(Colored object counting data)
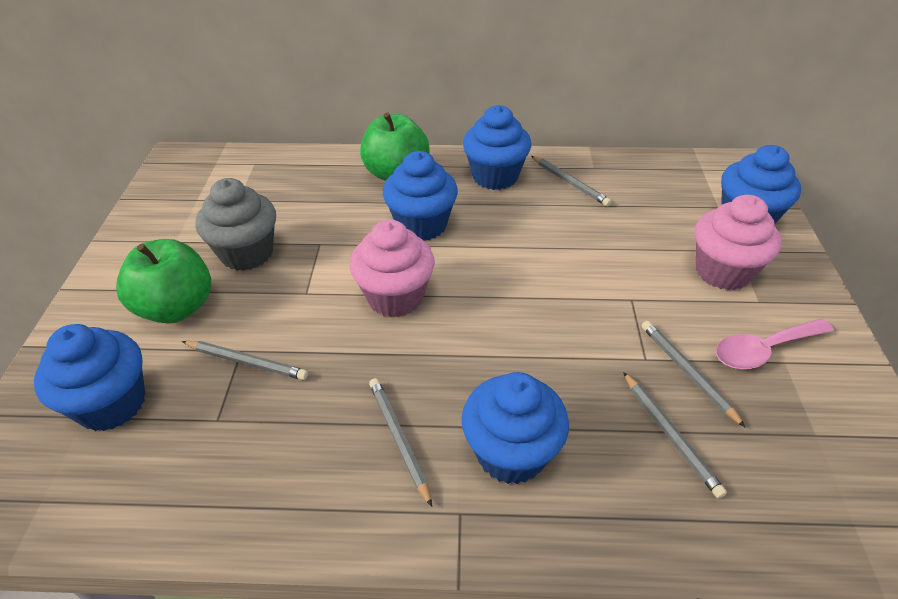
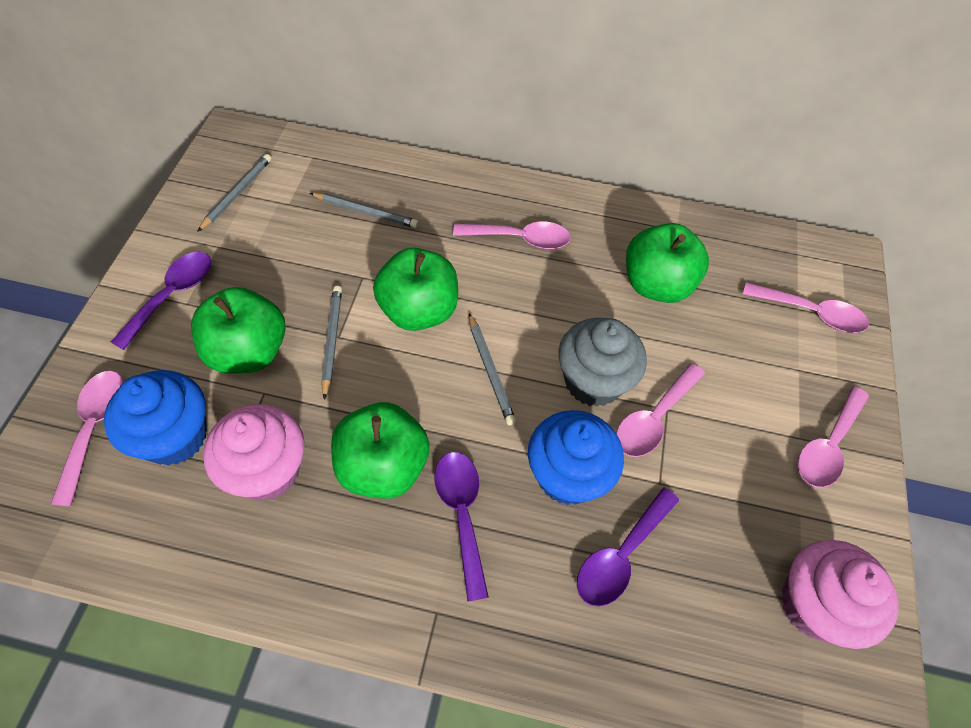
blue cupcake: 5 -> 2
green apple: 2 -> 4
grey pencil: 5 -> 4
pink spoon: 1 -> 5
purple spoon: 0 -> 3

▸ TASK STATEMENT
The last part of the records is the answer, beginning at the line that holds "green apple: 2 -> 4" and including the final line, repeated exactly.

▸ WRITTEN ANSWER
green apple: 2 -> 4
grey pencil: 5 -> 4
pink spoon: 1 -> 5
purple spoon: 0 -> 3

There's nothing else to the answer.